(WHAT IS EXPECTED) Within the entries below, find each line containing the word "pink" and copy it.
________
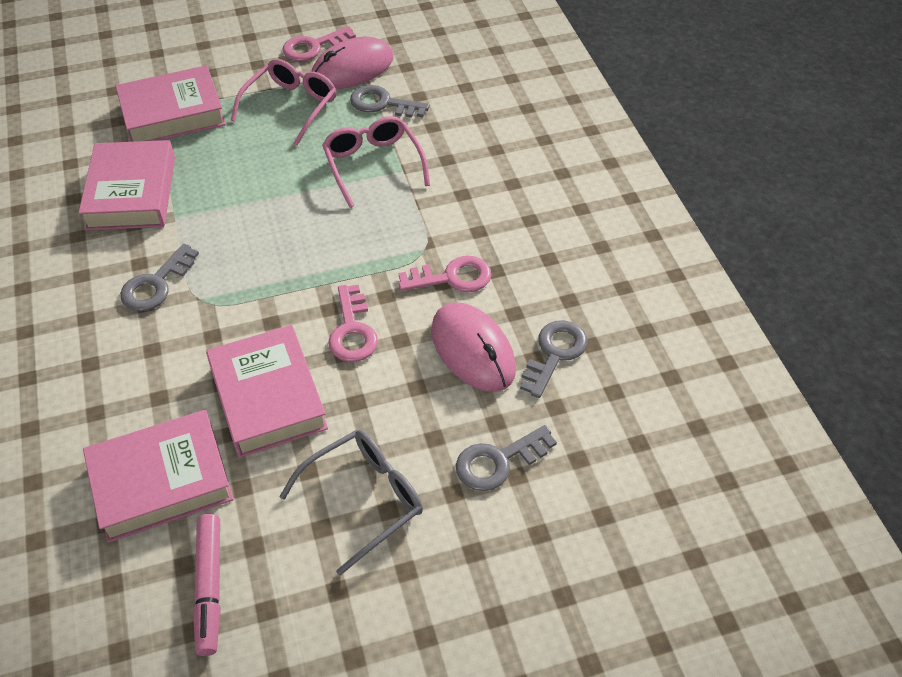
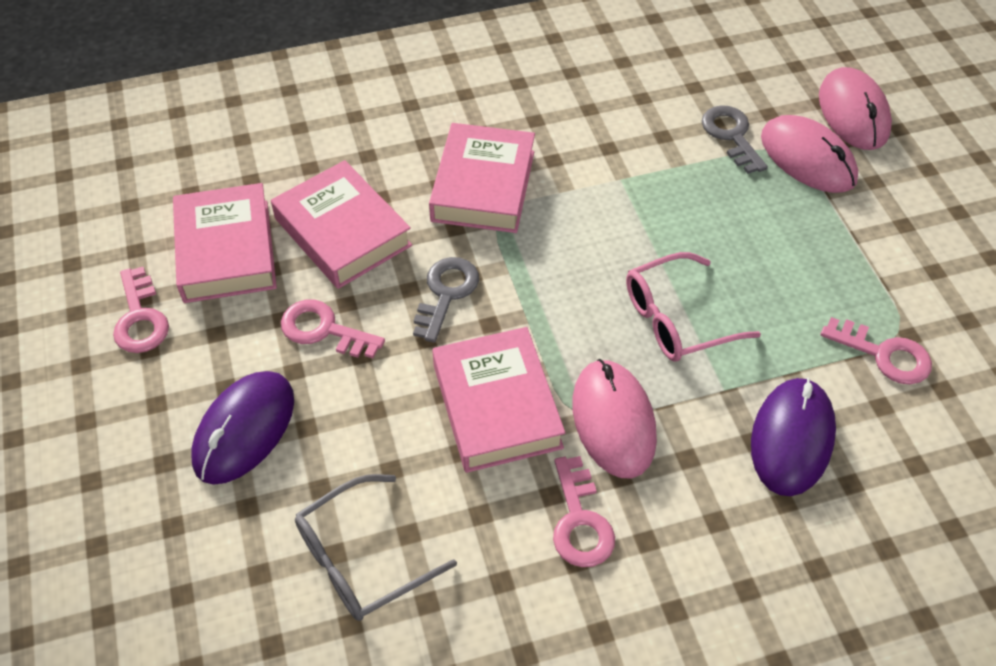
grey key: 4 -> 2
pink glasses: 2 -> 1
pink key: 3 -> 4
pink marker: 1 -> 0
pink mouse: 2 -> 3
purple mouse: 0 -> 2

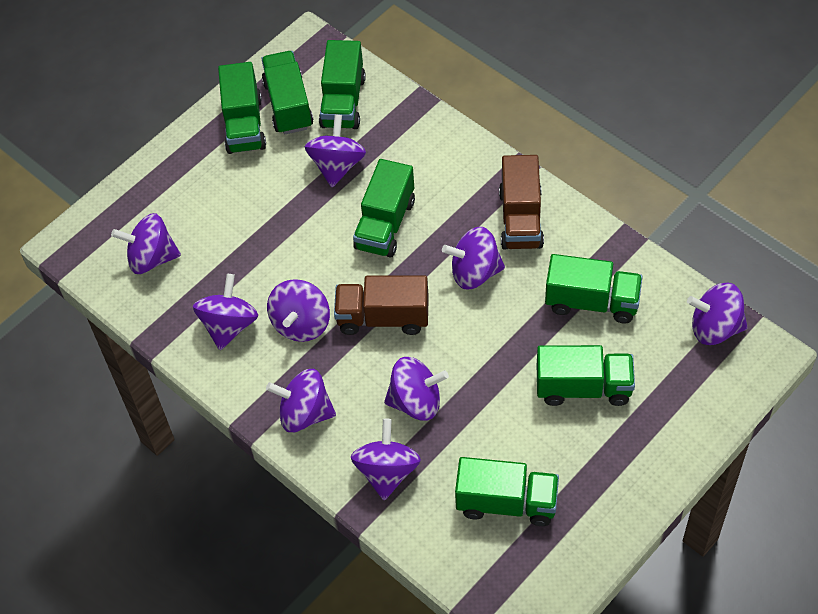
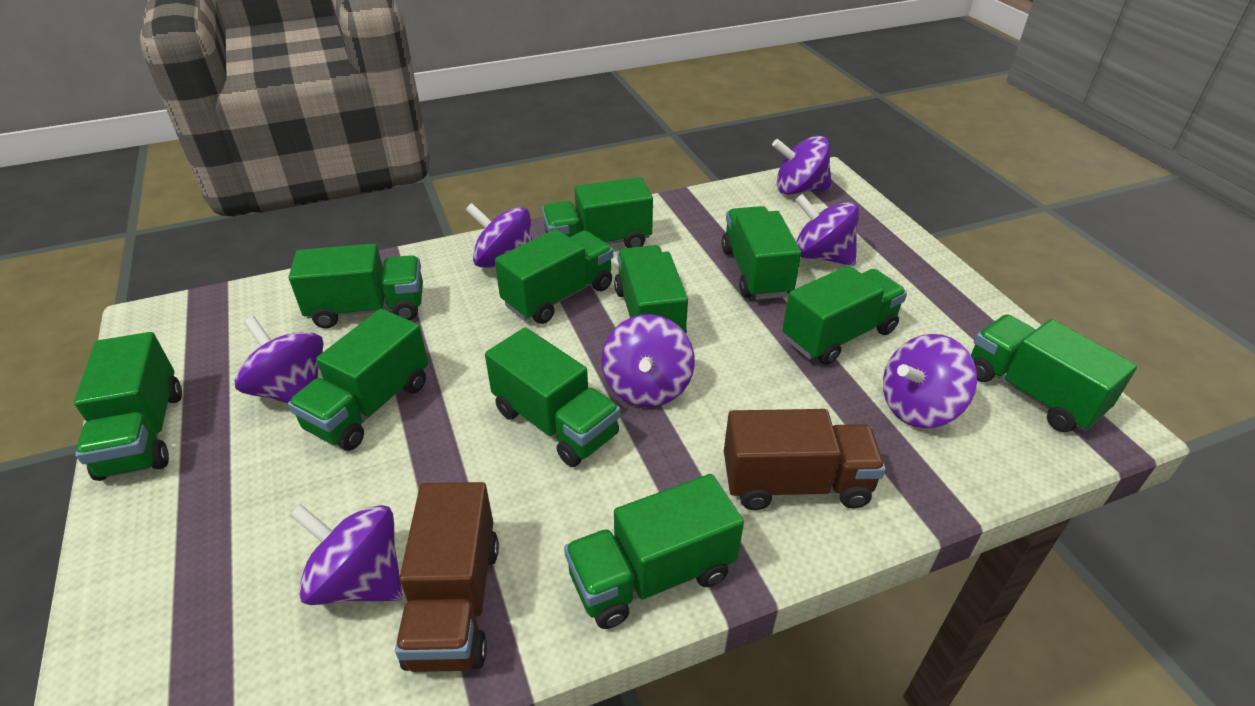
green truck: 7 -> 11
purple spinning top: 9 -> 7

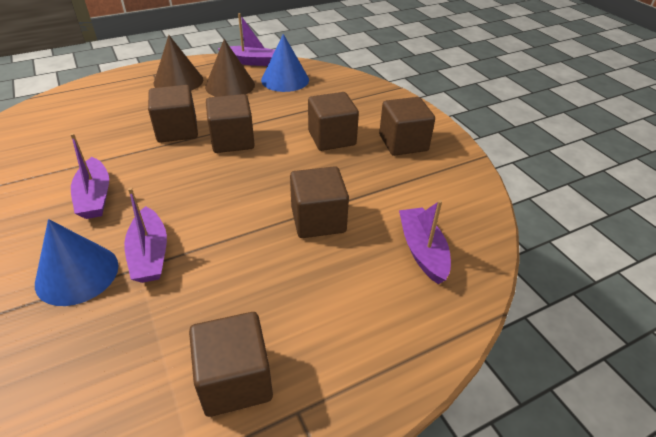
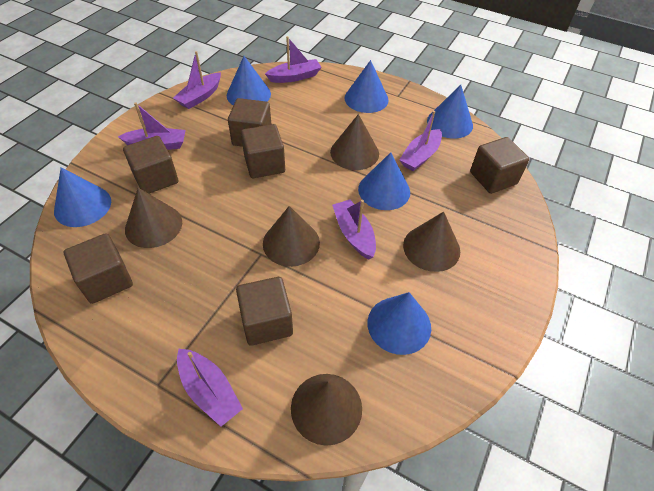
blue cone: 2 -> 6
brown cone: 2 -> 5
purple boat: 4 -> 6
________
(RESULT OF THE EXERCISE)
pink glasses: 2 -> 1
pink key: 3 -> 4
pink marker: 1 -> 0
pink mouse: 2 -> 3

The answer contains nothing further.